**STATED TASK:** Please rewrite all of the items below with "counterclockwise" replaced by "anticlockwise" wherever it occurs, leaving everything else unchanged.

Source data:

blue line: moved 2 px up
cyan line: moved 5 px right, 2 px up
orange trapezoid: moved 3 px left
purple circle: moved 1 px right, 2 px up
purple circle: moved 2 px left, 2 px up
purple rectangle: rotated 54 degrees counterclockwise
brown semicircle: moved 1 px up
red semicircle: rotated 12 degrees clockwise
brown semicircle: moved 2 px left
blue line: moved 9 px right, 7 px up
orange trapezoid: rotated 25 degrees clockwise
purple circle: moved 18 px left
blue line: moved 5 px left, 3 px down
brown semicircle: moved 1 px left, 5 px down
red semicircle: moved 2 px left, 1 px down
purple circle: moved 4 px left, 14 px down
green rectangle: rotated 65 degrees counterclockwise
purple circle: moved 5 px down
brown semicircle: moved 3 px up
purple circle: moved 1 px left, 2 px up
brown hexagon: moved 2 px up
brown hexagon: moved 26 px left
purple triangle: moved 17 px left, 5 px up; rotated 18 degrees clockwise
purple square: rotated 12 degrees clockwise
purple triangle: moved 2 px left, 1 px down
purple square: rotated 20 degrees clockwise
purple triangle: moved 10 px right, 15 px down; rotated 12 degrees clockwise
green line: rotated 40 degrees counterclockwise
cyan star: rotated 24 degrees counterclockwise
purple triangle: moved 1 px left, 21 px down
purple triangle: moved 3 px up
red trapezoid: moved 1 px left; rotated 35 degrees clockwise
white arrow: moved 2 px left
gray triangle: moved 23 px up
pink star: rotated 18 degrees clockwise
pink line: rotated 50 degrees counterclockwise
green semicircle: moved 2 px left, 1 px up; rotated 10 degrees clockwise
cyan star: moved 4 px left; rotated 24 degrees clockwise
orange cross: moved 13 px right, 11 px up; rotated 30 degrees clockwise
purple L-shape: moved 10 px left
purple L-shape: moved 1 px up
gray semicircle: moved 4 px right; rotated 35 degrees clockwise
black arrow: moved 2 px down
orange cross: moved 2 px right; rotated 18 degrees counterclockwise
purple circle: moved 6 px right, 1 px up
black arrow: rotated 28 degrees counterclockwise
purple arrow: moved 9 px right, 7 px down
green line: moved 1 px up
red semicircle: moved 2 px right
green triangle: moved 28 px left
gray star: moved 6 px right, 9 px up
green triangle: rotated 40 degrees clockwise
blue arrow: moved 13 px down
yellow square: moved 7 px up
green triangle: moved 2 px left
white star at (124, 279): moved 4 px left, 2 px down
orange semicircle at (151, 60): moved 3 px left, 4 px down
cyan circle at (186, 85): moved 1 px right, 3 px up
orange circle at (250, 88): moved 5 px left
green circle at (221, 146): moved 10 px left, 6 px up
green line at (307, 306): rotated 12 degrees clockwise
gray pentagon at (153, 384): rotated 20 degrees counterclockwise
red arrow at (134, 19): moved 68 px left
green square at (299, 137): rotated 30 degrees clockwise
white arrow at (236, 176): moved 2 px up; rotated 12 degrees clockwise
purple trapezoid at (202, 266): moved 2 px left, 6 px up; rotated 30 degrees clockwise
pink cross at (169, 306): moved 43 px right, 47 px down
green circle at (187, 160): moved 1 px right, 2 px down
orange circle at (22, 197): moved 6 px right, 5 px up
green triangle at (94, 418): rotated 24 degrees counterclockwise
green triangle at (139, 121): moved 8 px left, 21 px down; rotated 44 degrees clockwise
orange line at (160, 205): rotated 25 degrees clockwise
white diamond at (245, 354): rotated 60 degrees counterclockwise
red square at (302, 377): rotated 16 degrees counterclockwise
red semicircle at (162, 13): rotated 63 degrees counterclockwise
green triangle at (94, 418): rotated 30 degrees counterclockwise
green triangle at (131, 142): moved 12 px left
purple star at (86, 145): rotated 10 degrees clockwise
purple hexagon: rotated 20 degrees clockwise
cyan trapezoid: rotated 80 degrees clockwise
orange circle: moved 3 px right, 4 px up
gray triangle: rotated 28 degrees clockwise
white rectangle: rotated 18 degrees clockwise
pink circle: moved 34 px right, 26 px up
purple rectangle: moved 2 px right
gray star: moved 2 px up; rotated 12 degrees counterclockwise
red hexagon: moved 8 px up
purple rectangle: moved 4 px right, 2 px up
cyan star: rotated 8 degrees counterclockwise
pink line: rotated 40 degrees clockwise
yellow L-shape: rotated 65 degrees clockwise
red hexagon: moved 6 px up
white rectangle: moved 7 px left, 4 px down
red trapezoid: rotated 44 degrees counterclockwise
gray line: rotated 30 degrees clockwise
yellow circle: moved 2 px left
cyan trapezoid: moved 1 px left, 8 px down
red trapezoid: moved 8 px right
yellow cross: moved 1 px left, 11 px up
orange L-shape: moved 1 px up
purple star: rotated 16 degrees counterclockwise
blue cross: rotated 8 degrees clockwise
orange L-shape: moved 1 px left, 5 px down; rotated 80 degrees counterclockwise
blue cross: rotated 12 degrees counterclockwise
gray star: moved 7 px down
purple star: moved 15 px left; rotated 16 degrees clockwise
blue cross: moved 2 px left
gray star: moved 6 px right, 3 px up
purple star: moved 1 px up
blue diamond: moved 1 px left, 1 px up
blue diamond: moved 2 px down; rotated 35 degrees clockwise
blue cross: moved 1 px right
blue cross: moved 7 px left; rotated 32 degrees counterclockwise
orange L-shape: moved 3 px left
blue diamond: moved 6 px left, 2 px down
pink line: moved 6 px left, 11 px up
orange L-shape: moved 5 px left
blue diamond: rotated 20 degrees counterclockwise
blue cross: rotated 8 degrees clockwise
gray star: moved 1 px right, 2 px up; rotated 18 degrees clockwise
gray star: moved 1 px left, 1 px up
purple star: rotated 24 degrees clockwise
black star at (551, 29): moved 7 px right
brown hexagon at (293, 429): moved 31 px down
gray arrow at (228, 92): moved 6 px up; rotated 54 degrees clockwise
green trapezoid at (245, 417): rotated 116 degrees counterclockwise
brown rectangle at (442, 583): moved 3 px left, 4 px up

**SOLUTION:**
blue line: moved 2 px up
cyan line: moved 5 px right, 2 px up
orange trapezoid: moved 3 px left
purple circle: moved 1 px right, 2 px up
purple circle: moved 2 px left, 2 px up
purple rectangle: rotated 54 degrees anticlockwise
brown semicircle: moved 1 px up
red semicircle: rotated 12 degrees clockwise
brown semicircle: moved 2 px left
blue line: moved 9 px right, 7 px up
orange trapezoid: rotated 25 degrees clockwise
purple circle: moved 18 px left
blue line: moved 5 px left, 3 px down
brown semicircle: moved 1 px left, 5 px down
red semicircle: moved 2 px left, 1 px down
purple circle: moved 4 px left, 14 px down
green rectangle: rotated 65 degrees anticlockwise
purple circle: moved 5 px down
brown semicircle: moved 3 px up
purple circle: moved 1 px left, 2 px up
brown hexagon: moved 2 px up
brown hexagon: moved 26 px left
purple triangle: moved 17 px left, 5 px up; rotated 18 degrees clockwise
purple square: rotated 12 degrees clockwise
purple triangle: moved 2 px left, 1 px down
purple square: rotated 20 degrees clockwise
purple triangle: moved 10 px right, 15 px down; rotated 12 degrees clockwise
green line: rotated 40 degrees anticlockwise
cyan star: rotated 24 degrees anticlockwise
purple triangle: moved 1 px left, 21 px down
purple triangle: moved 3 px up
red trapezoid: moved 1 px left; rotated 35 degrees clockwise
white arrow: moved 2 px left
gray triangle: moved 23 px up
pink star: rotated 18 degrees clockwise
pink line: rotated 50 degrees anticlockwise
green semicircle: moved 2 px left, 1 px up; rotated 10 degrees clockwise
cyan star: moved 4 px left; rotated 24 degrees clockwise
orange cross: moved 13 px right, 11 px up; rotated 30 degrees clockwise
purple L-shape: moved 10 px left
purple L-shape: moved 1 px up
gray semicircle: moved 4 px right; rotated 35 degrees clockwise
black arrow: moved 2 px down
orange cross: moved 2 px right; rotated 18 degrees anticlockwise
purple circle: moved 6 px right, 1 px up
black arrow: rotated 28 degrees anticlockwise
purple arrow: moved 9 px right, 7 px down
green line: moved 1 px up
red semicircle: moved 2 px right
green triangle: moved 28 px left
gray star: moved 6 px right, 9 px up
green triangle: rotated 40 degrees clockwise
blue arrow: moved 13 px down
yellow square: moved 7 px up
green triangle: moved 2 px left
white star at (124, 279): moved 4 px left, 2 px down
orange semicircle at (151, 60): moved 3 px left, 4 px down
cyan circle at (186, 85): moved 1 px right, 3 px up
orange circle at (250, 88): moved 5 px left
green circle at (221, 146): moved 10 px left, 6 px up
green line at (307, 306): rotated 12 degrees clockwise
gray pentagon at (153, 384): rotated 20 degrees anticlockwise
red arrow at (134, 19): moved 68 px left
green square at (299, 137): rotated 30 degrees clockwise
white arrow at (236, 176): moved 2 px up; rotated 12 degrees clockwise
purple trapezoid at (202, 266): moved 2 px left, 6 px up; rotated 30 degrees clockwise
pink cross at (169, 306): moved 43 px right, 47 px down
green circle at (187, 160): moved 1 px right, 2 px down
orange circle at (22, 197): moved 6 px right, 5 px up
green triangle at (94, 418): rotated 24 degrees anticlockwise
green triangle at (139, 121): moved 8 px left, 21 px down; rotated 44 degrees clockwise
orange line at (160, 205): rotated 25 degrees clockwise
white diamond at (245, 354): rotated 60 degrees anticlockwise
red square at (302, 377): rotated 16 degrees anticlockwise
red semicircle at (162, 13): rotated 63 degrees anticlockwise
green triangle at (94, 418): rotated 30 degrees anticlockwise
green triangle at (131, 142): moved 12 px left
purple star at (86, 145): rotated 10 degrees clockwise
purple hexagon: rotated 20 degrees clockwise
cyan trapezoid: rotated 80 degrees clockwise
orange circle: moved 3 px right, 4 px up
gray triangle: rotated 28 degrees clockwise
white rectangle: rotated 18 degrees clockwise
pink circle: moved 34 px right, 26 px up
purple rectangle: moved 2 px right
gray star: moved 2 px up; rotated 12 degrees anticlockwise
red hexagon: moved 8 px up
purple rectangle: moved 4 px right, 2 px up
cyan star: rotated 8 degrees anticlockwise
pink line: rotated 40 degrees clockwise
yellow L-shape: rotated 65 degrees clockwise
red hexagon: moved 6 px up
white rectangle: moved 7 px left, 4 px down
red trapezoid: rotated 44 degrees anticlockwise
gray line: rotated 30 degrees clockwise
yellow circle: moved 2 px left
cyan trapezoid: moved 1 px left, 8 px down
red trapezoid: moved 8 px right
yellow cross: moved 1 px left, 11 px up
orange L-shape: moved 1 px up
purple star: rotated 16 degrees anticlockwise
blue cross: rotated 8 degrees clockwise
orange L-shape: moved 1 px left, 5 px down; rotated 80 degrees anticlockwise
blue cross: rotated 12 degrees anticlockwise
gray star: moved 7 px down
purple star: moved 15 px left; rotated 16 degrees clockwise
blue cross: moved 2 px left
gray star: moved 6 px right, 3 px up
purple star: moved 1 px up
blue diamond: moved 1 px left, 1 px up
blue diamond: moved 2 px down; rotated 35 degrees clockwise
blue cross: moved 1 px right
blue cross: moved 7 px left; rotated 32 degrees anticlockwise
orange L-shape: moved 3 px left
blue diamond: moved 6 px left, 2 px down
pink line: moved 6 px left, 11 px up
orange L-shape: moved 5 px left
blue diamond: rotated 20 degrees anticlockwise
blue cross: rotated 8 degrees clockwise
gray star: moved 1 px right, 2 px up; rotated 18 degrees clockwise
gray star: moved 1 px left, 1 px up
purple star: rotated 24 degrees clockwise
black star at (551, 29): moved 7 px right
brown hexagon at (293, 429): moved 31 px down
gray arrow at (228, 92): moved 6 px up; rotated 54 degrees clockwise
green trapezoid at (245, 417): rotated 116 degrees anticlockwise
brown rectangle at (442, 583): moved 3 px left, 4 px up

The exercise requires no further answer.